> [WHAT THE EXERCISE ASKS]:
Below are the records; return exactly the lines from the one with "blue calculator: 8 -> 7" through the final line, both included, minus any pictures.

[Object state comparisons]
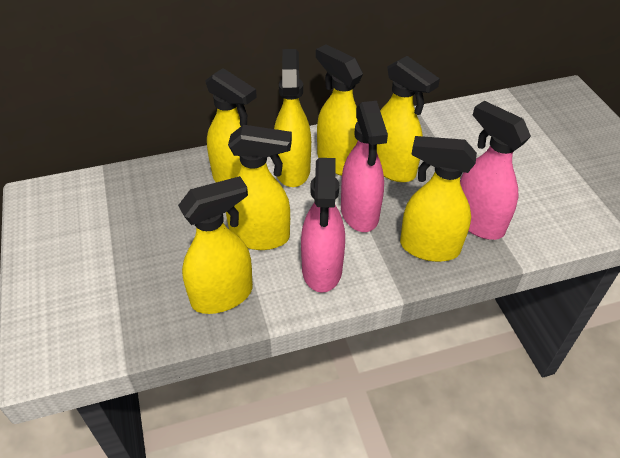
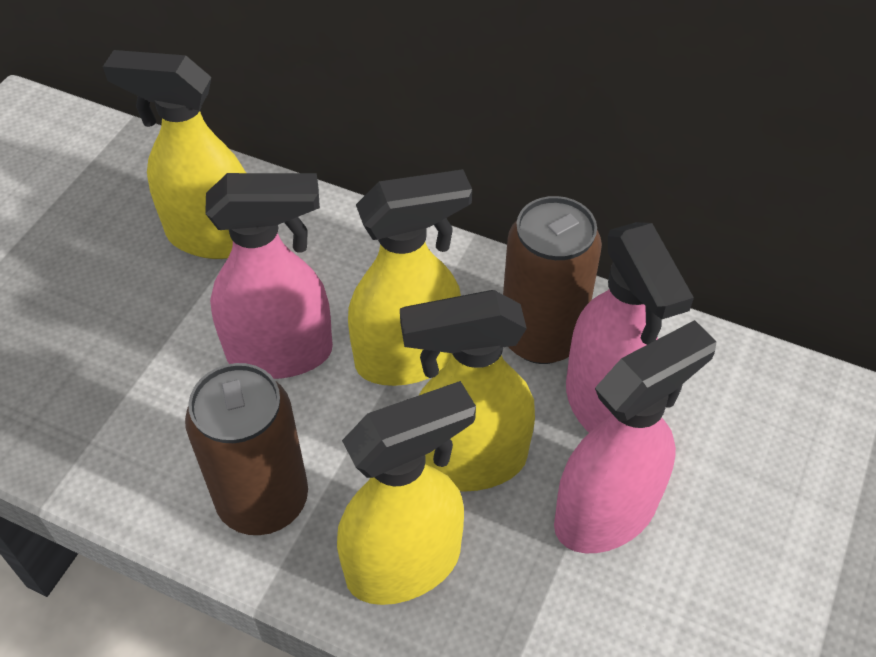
brown can: 0 -> 2
yellow spray bottle: 7 -> 4

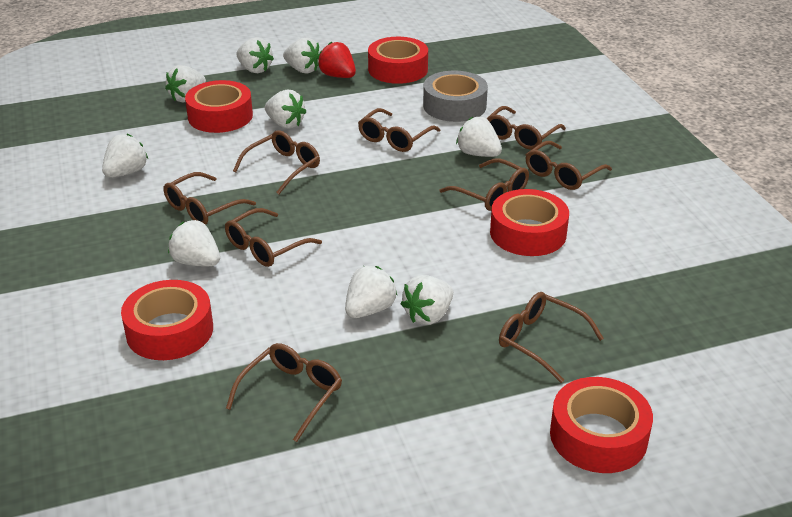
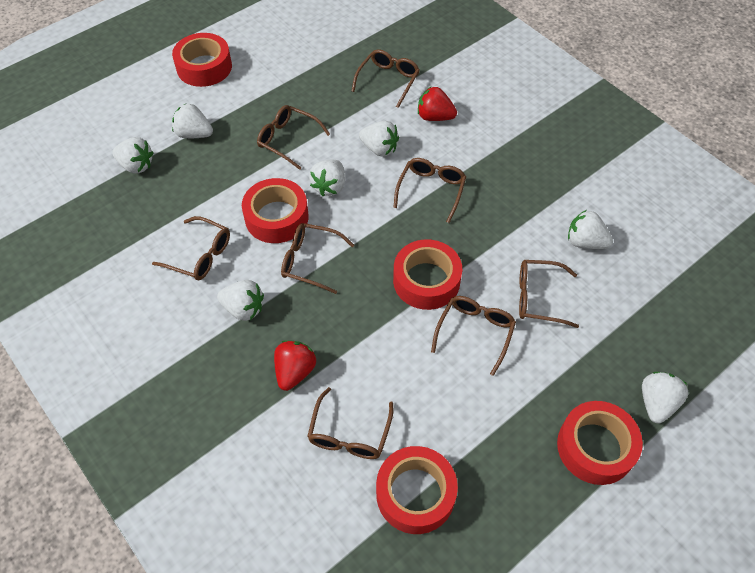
brown glasses: 9 -> 8
grey tape: 1 -> 0
red strawberry: 1 -> 2
white strawberry: 9 -> 7

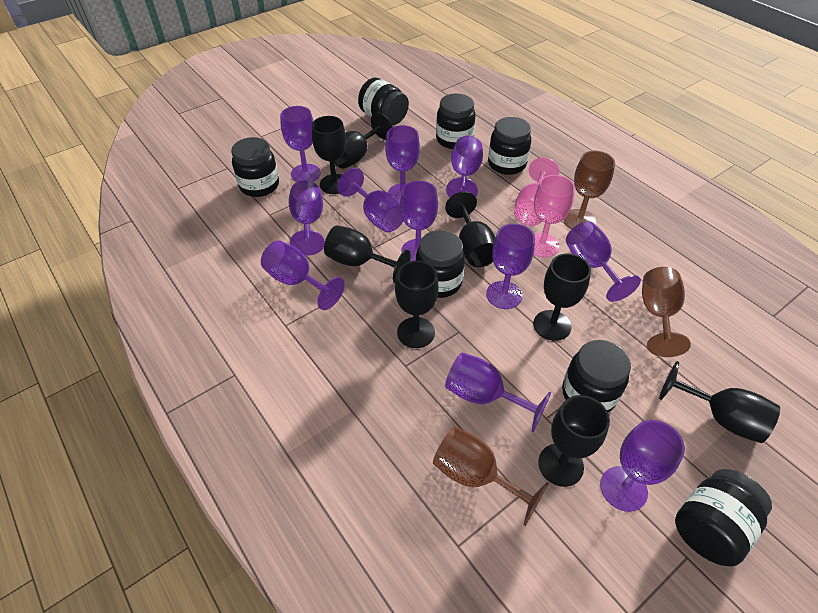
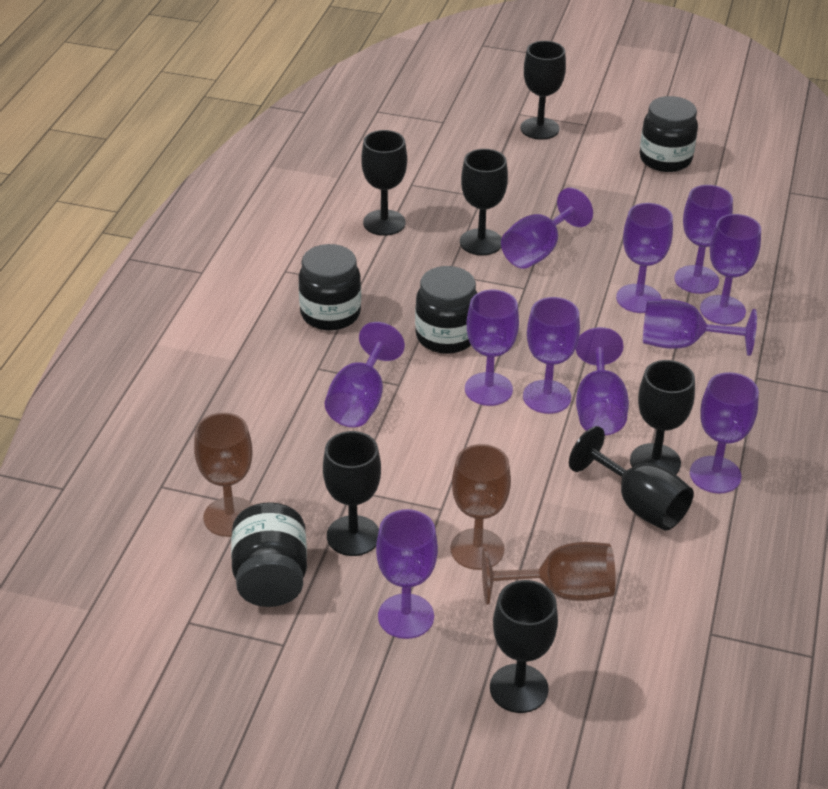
black goblet: 8 -> 7
black jar: 7 -> 4
pink goblet: 2 -> 0

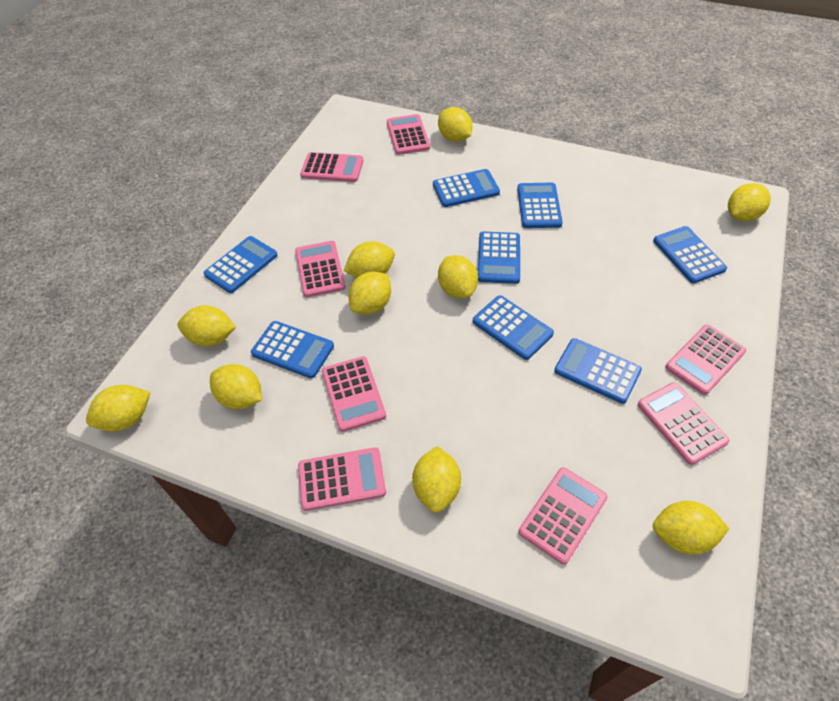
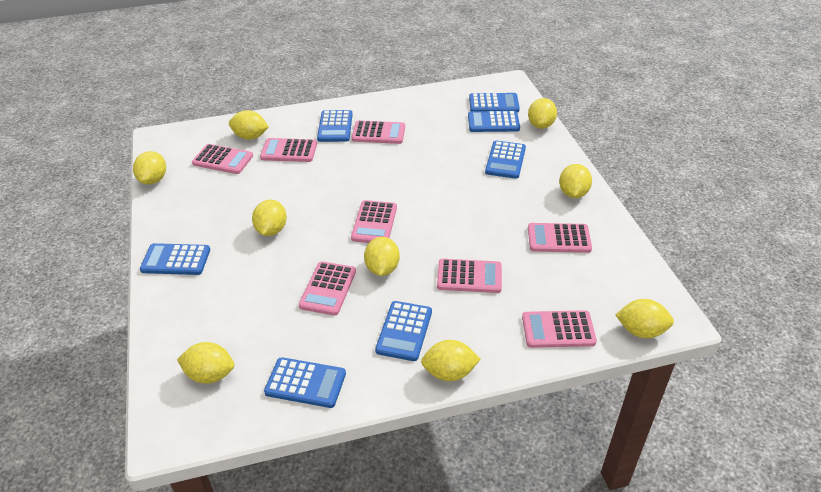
blue calculator: 8 -> 7
yellow lemon: 10 -> 9

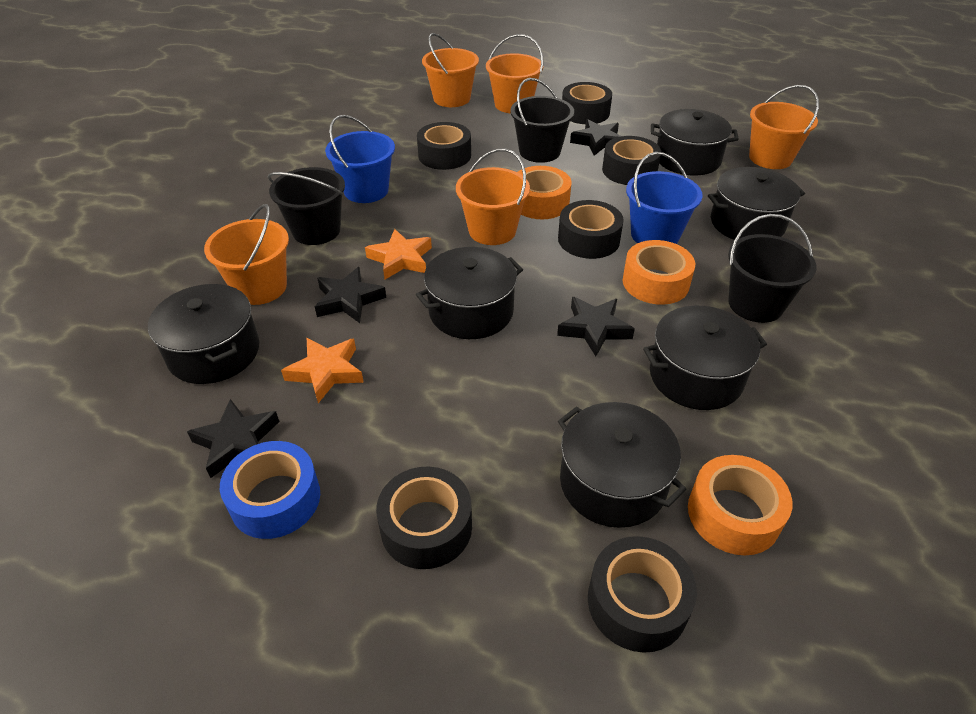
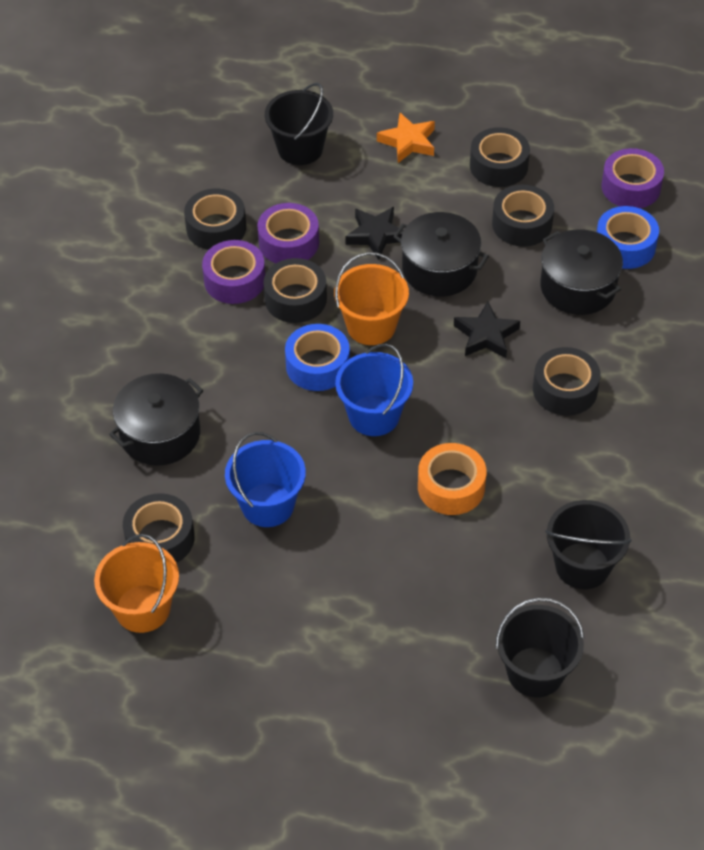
black pot: 6 -> 3
black star: 4 -> 2
blue tape: 1 -> 2
orange bucket: 5 -> 2
orange star: 2 -> 1
orange tape: 3 -> 1
purple tape: 0 -> 3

> [RESULT BELOW]:
blue calculator: 8 -> 7
yellow lemon: 10 -> 9

black pot: 6 -> 3
black star: 4 -> 2
blue tape: 1 -> 2
orange bucket: 5 -> 2
orange star: 2 -> 1
orange tape: 3 -> 1
purple tape: 0 -> 3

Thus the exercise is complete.